* Start Input for this task *
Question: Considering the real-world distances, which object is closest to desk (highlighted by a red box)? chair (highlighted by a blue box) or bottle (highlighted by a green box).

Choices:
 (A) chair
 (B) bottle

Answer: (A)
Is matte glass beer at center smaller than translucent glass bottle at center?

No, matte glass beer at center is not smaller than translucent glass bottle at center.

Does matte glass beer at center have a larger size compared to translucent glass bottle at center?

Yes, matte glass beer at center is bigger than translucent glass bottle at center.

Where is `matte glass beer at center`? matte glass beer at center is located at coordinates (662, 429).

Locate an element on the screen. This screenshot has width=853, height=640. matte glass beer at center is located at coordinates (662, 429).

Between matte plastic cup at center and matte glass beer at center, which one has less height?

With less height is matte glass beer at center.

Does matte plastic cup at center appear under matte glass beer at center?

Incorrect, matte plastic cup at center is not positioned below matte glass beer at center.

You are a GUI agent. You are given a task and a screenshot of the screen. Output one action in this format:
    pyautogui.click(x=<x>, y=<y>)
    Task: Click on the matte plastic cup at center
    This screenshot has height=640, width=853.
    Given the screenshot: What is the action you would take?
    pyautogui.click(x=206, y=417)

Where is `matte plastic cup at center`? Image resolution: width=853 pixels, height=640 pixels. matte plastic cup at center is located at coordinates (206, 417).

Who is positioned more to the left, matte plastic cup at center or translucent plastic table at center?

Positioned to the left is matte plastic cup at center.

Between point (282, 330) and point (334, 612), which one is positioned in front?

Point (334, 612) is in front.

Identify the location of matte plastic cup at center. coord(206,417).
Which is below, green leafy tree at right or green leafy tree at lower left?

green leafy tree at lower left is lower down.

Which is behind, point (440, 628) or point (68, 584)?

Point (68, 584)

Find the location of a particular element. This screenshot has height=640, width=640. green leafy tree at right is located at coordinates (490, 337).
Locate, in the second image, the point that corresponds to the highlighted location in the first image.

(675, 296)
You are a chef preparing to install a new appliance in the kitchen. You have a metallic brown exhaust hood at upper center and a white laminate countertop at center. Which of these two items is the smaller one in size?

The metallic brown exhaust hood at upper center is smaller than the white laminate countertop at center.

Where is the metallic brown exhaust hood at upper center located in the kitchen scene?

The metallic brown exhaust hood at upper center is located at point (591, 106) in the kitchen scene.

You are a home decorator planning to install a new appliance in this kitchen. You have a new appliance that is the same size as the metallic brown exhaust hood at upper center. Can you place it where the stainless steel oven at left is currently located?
* End Input for this task *
**Task prompt:** Reproduce all of the stored data above word for word.

**Task solution:**
Question: Considering the real-world distances, which object is closest to desk (highlighted by a red box)? chair (highlighted by a blue box) or bottle (highlighted by a green box).

Choices:
 (A) chair
 (B) bottle

Answer: (A)
Is matte glass beer at center smaller than translucent glass bottle at center?

No, matte glass beer at center is not smaller than translucent glass bottle at center.

Does matte glass beer at center have a larger size compared to translucent glass bottle at center?

Yes, matte glass beer at center is bigger than translucent glass bottle at center.

Where is `matte glass beer at center`? matte glass beer at center is located at coordinates (662, 429).

Locate an element on the screen. This screenshot has width=853, height=640. matte glass beer at center is located at coordinates (662, 429).

Between matte plastic cup at center and matte glass beer at center, which one has less height?

With less height is matte glass beer at center.

Does matte plastic cup at center appear under matte glass beer at center?

Incorrect, matte plastic cup at center is not positioned below matte glass beer at center.

You are a GUI agent. You are given a task and a screenshot of the screen. Output one action in this format:
    pyautogui.click(x=<x>, y=<y>)
    Task: Click on the matte plastic cup at center
    This screenshot has height=640, width=853.
    Given the screenshot: What is the action you would take?
    pyautogui.click(x=206, y=417)

Where is `matte plastic cup at center`? Image resolution: width=853 pixels, height=640 pixels. matte plastic cup at center is located at coordinates (206, 417).

Who is positioned more to the left, matte plastic cup at center or translucent plastic table at center?

Positioned to the left is matte plastic cup at center.

Between point (282, 330) and point (334, 612), which one is positioned in front?

Point (334, 612) is in front.

Identify the location of matte plastic cup at center. coord(206,417).
Which is below, green leafy tree at right or green leafy tree at lower left?

green leafy tree at lower left is lower down.

Which is behind, point (440, 628) or point (68, 584)?

Point (68, 584)

Find the location of a particular element. This screenshot has height=640, width=640. green leafy tree at right is located at coordinates (490, 337).
Locate, in the second image, the point that corresponds to the highlighted location in the first image.

(675, 296)
You are a chef preparing to install a new appliance in the kitchen. You have a metallic brown exhaust hood at upper center and a white laminate countertop at center. Which of these two items is the smaller one in size?

The metallic brown exhaust hood at upper center is smaller than the white laminate countertop at center.

Where is the metallic brown exhaust hood at upper center located in the kitchen scene?

The metallic brown exhaust hood at upper center is located at point (591, 106) in the kitchen scene.

You are a home decorator planning to install a new appliance in this kitchen. You have a new appliance that is the same size as the metallic brown exhaust hood at upper center. Can you place it where the stainless steel oven at left is currently located?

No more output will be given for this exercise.